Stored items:
——————————

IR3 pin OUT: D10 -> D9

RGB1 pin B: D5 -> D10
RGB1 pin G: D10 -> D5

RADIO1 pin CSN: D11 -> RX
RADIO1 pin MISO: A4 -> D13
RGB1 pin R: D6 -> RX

——————————

### Goal of the exercise
Starting at the line that contains "RGB1 pin B: D5 -> D10", transcribe every line through the last line of the entries above, exactly, and nothing else.

### Reply
RGB1 pin B: D5 -> D10
RGB1 pin G: D10 -> D5

RADIO1 pin CSN: D11 -> RX
RADIO1 pin MISO: A4 -> D13
RGB1 pin R: D6 -> RX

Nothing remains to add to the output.